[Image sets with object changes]

= Beginning of Section =

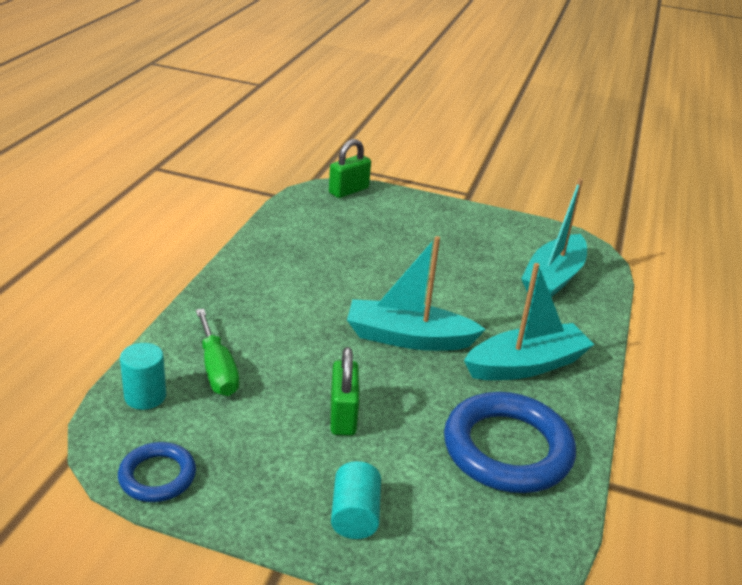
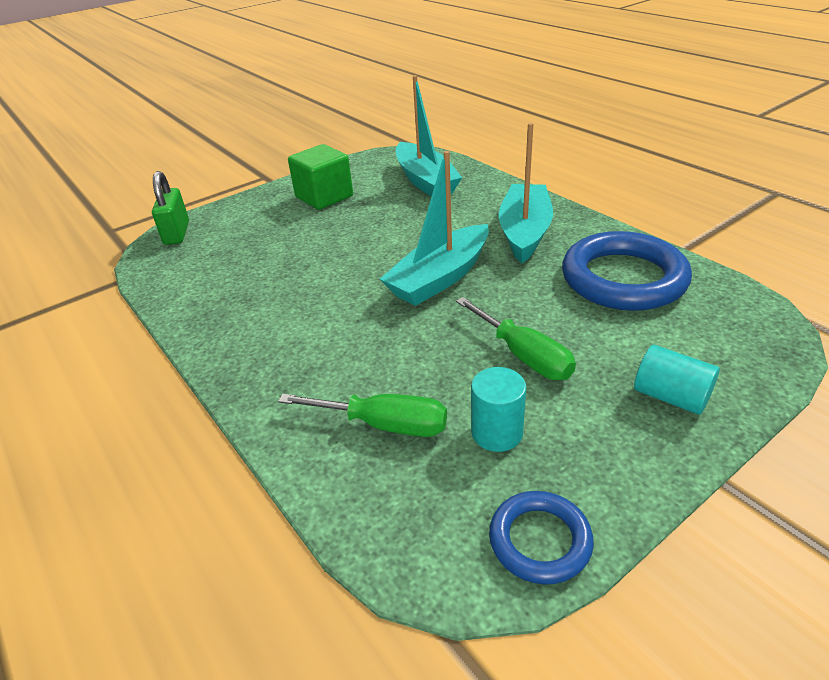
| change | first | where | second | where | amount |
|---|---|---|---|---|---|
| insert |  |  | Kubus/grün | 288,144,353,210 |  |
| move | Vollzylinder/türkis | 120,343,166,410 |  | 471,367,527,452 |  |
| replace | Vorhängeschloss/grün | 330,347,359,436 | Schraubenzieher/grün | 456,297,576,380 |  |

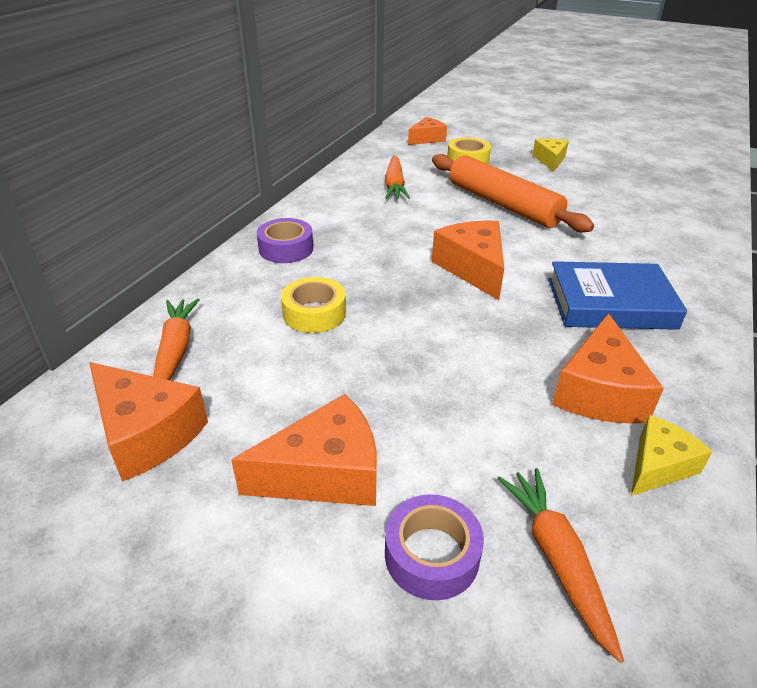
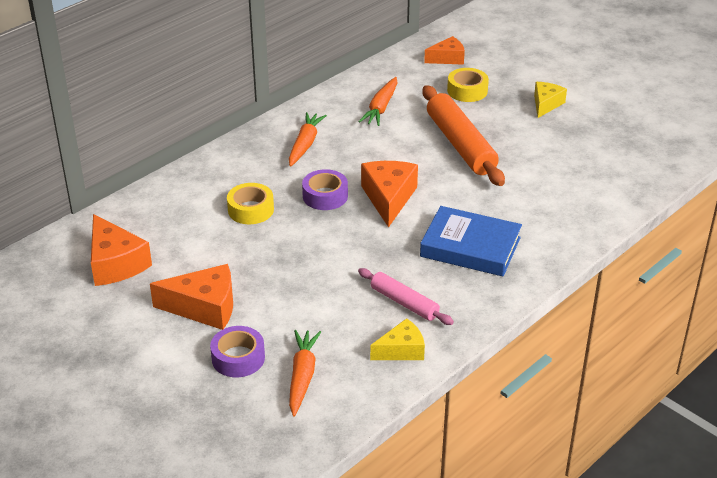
| change | first | where | second | where | amount |
|---|---|---|---|---|---|
| move | Karotte/orange | 153,298,200,380 |  | 289,112,327,167 |  |
| move | Klebeband/lila | 257,218,313,263 |  | 302,169,348,210 |  |
| replace | Käse/orange | 552,313,664,424 | Nudelholz/rosa | 358,268,454,325 |  |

= End of Section =

- **Instructions for the task**
Copy out, without any pictures, the lines of the records above from the one containing "move | Vollzylinder/türkis" through the final line, both ends included.

- **Result of this exercise**
| move | Vollzylinder/türkis | 120,343,166,410 |  | 471,367,527,452 |  |
| replace | Vorhängeschloss/grün | 330,347,359,436 | Schraubenzieher/grün | 456,297,576,380 |  |

| change | first | where | second | where | amount |
|---|---|---|---|---|---|
| move | Karotte/orange | 153,298,200,380 |  | 289,112,327,167 |  |
| move | Klebeband/lila | 257,218,313,263 |  | 302,169,348,210 |  |
| replace | Käse/orange | 552,313,664,424 | Nudelholz/rosa | 358,268,454,325 |  |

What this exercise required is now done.